Output exactly, with nothing added, the entries from the first line through the line with "in grey <144,271,182,304>".

Records from a dataset:
━━━━━━

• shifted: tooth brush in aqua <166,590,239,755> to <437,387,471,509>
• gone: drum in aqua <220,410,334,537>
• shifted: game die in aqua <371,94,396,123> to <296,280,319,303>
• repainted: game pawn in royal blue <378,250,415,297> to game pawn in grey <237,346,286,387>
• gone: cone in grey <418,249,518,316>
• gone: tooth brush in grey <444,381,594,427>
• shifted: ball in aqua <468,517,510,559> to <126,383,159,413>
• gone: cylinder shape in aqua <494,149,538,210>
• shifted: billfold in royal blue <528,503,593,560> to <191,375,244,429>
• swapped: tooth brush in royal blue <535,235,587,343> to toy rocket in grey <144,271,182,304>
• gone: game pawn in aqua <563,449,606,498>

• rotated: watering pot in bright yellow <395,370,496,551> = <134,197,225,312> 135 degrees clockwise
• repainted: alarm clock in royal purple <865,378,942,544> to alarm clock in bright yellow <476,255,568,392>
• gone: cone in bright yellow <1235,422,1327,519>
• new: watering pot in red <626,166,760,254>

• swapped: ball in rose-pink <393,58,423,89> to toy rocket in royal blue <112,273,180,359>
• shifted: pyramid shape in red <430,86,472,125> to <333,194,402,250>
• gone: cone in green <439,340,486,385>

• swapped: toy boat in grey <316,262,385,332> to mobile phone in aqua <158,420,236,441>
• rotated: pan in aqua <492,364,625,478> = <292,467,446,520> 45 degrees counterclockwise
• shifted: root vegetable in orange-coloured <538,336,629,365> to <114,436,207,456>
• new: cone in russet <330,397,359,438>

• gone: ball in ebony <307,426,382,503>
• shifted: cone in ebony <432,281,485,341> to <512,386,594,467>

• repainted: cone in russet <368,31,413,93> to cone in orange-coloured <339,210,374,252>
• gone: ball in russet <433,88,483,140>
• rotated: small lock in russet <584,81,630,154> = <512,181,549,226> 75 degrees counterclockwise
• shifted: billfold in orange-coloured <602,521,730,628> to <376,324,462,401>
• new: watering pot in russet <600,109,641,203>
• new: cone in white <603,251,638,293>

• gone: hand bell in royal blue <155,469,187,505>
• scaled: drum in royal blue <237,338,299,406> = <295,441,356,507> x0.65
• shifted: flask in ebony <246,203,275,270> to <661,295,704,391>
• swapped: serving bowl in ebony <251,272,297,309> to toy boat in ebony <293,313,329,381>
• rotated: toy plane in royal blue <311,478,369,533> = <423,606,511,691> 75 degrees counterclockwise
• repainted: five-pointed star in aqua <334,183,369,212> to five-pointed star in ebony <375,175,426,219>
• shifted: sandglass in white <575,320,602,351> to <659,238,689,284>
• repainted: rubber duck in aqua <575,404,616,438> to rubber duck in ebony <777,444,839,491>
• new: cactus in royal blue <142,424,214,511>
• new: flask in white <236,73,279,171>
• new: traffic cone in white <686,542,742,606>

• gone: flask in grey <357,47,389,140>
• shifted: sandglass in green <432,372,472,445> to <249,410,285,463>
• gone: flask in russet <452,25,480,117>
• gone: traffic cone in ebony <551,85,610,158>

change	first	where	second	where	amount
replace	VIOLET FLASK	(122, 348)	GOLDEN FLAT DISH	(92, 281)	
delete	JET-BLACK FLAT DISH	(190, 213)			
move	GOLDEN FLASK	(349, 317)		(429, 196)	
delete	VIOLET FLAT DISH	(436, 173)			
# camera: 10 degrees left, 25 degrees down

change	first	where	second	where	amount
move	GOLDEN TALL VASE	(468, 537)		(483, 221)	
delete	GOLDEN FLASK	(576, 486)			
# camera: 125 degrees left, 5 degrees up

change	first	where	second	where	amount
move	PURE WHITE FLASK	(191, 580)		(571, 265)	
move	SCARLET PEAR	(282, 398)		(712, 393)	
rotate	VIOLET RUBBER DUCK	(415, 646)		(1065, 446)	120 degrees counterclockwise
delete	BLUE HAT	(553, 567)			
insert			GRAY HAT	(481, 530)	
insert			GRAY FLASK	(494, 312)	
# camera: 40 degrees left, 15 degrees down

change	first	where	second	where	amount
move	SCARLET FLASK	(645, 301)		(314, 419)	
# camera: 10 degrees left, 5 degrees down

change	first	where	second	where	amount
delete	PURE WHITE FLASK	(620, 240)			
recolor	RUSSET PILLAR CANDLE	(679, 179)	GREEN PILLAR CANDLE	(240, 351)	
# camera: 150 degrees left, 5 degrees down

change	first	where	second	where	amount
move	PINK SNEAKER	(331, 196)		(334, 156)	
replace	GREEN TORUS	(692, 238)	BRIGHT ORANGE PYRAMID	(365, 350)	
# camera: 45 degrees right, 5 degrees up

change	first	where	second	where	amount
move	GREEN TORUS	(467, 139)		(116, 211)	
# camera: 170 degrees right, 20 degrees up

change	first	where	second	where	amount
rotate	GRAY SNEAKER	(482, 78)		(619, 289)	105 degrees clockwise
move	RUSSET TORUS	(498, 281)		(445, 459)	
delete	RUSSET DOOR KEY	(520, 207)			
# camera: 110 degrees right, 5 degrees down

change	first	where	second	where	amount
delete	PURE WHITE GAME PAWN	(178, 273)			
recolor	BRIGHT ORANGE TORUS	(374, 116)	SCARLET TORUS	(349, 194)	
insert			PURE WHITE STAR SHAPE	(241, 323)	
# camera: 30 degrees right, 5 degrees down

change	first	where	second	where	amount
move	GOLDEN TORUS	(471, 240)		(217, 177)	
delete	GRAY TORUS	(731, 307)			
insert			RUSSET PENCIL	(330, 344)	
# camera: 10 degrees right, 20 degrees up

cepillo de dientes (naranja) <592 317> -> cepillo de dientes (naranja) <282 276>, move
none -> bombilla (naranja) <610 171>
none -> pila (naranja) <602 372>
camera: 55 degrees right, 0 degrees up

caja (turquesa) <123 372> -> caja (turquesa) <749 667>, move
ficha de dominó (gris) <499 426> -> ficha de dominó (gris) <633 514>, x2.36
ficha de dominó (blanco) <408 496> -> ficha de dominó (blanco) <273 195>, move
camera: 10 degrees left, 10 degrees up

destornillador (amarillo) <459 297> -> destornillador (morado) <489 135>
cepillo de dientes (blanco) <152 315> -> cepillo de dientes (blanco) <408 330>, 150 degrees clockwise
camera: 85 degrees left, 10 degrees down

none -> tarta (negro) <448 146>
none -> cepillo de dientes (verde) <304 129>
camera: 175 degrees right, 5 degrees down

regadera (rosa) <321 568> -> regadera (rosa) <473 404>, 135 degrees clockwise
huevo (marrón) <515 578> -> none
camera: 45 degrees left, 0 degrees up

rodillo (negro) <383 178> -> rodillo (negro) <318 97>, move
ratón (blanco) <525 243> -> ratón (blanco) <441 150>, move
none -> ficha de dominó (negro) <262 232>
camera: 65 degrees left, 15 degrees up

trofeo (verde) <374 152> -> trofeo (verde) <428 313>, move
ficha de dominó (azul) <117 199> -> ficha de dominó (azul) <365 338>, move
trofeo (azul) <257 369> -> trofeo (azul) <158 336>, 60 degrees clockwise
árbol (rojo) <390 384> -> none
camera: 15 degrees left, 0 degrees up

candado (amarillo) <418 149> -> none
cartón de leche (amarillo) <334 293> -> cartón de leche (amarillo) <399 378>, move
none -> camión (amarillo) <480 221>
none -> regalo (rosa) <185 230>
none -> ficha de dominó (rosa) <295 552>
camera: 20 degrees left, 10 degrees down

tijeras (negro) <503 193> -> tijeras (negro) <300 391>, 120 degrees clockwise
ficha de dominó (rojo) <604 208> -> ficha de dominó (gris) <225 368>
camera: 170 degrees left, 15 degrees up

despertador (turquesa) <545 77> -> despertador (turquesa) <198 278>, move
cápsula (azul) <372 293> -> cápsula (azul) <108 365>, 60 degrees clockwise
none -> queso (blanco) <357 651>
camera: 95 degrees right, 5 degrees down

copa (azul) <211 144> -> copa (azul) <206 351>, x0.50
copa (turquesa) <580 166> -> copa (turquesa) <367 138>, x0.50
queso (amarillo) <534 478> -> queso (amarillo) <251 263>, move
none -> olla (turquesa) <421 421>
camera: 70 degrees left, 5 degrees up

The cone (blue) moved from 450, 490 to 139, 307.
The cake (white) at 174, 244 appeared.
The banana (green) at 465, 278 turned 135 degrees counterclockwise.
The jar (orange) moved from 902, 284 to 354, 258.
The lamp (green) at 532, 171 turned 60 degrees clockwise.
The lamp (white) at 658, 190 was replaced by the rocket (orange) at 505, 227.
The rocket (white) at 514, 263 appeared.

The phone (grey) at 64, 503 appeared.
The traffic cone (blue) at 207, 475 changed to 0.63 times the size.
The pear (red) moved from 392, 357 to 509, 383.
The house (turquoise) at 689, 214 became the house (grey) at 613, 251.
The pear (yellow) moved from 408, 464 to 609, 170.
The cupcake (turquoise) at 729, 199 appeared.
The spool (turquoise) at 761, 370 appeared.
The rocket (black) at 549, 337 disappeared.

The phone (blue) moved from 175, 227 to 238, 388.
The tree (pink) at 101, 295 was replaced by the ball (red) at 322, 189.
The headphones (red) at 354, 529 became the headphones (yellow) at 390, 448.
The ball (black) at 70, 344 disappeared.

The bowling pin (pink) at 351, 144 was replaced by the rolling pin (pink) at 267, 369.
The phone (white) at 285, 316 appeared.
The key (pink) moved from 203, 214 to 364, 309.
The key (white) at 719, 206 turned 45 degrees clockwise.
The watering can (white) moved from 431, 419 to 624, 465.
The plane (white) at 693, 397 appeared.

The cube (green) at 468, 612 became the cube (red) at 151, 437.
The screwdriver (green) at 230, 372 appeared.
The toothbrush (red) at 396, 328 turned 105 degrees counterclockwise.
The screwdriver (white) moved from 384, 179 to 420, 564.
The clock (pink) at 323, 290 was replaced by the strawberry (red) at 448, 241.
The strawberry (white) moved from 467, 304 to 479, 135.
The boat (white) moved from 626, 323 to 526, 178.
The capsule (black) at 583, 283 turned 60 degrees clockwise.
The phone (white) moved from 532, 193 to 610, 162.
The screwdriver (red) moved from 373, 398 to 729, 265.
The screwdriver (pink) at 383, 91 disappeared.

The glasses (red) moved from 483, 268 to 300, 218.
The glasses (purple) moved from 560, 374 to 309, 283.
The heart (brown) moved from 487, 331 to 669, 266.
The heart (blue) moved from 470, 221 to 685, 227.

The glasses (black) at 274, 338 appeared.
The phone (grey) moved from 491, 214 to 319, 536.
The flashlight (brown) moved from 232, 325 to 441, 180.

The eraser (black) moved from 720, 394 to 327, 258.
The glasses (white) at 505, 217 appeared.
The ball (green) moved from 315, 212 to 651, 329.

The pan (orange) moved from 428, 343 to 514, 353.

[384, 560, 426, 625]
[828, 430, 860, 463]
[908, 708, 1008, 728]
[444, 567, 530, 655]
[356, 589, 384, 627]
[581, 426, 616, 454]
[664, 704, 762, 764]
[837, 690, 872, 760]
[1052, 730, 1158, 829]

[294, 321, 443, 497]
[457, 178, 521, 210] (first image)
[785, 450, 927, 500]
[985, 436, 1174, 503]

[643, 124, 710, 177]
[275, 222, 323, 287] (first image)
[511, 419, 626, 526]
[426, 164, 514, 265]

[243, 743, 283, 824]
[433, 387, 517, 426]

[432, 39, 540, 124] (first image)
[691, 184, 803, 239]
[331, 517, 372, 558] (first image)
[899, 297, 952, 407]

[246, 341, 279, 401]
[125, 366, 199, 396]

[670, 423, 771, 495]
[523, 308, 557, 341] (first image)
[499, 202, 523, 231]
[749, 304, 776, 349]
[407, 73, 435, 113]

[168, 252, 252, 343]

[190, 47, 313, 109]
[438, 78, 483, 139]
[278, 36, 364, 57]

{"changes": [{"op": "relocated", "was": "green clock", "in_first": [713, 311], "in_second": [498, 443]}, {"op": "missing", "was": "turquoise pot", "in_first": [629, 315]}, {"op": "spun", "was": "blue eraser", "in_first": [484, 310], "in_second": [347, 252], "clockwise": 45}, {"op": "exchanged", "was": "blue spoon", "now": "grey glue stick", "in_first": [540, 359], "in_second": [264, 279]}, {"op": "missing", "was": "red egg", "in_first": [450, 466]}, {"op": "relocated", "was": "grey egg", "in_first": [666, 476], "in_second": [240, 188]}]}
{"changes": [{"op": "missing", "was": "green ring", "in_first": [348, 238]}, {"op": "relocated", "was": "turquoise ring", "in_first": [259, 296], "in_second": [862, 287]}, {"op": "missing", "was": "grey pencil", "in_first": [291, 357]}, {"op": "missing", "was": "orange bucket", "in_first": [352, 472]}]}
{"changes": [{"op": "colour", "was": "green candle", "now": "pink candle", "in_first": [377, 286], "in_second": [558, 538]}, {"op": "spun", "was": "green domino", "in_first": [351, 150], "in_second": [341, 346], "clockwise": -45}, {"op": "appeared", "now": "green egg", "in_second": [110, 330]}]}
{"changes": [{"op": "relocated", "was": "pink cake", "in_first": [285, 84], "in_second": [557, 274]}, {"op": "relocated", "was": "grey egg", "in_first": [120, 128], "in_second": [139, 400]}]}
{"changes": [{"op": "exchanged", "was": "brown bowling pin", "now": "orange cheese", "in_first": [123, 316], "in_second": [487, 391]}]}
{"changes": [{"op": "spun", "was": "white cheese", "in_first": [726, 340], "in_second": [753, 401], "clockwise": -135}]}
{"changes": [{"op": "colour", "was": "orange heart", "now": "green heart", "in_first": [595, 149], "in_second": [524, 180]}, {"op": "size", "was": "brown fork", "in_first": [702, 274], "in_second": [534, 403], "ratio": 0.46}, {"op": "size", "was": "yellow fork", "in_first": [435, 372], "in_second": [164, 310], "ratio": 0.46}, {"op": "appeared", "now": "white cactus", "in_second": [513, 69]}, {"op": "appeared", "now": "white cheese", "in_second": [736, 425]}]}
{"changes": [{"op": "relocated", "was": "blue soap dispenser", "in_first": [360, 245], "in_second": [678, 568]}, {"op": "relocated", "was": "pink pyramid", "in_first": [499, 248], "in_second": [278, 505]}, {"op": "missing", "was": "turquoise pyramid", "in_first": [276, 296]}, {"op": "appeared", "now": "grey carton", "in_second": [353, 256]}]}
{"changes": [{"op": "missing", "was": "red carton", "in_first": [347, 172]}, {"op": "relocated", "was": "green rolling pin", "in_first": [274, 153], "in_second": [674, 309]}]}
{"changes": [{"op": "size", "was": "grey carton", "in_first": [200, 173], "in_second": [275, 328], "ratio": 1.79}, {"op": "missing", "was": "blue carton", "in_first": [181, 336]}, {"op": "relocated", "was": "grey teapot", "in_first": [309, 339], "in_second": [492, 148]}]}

━━━━━━

• **Response below**:
• shifted: tooth brush in aqua <166,590,239,755> to <437,387,471,509>
• gone: drum in aqua <220,410,334,537>
• shifted: game die in aqua <371,94,396,123> to <296,280,319,303>
• repainted: game pawn in royal blue <378,250,415,297> to game pawn in grey <237,346,286,387>
• gone: cone in grey <418,249,518,316>
• gone: tooth brush in grey <444,381,594,427>
• shifted: ball in aqua <468,517,510,559> to <126,383,159,413>
• gone: cylinder shape in aqua <494,149,538,210>
• shifted: billfold in royal blue <528,503,593,560> to <191,375,244,429>
• swapped: tooth brush in royal blue <535,235,587,343> to toy rocket in grey <144,271,182,304>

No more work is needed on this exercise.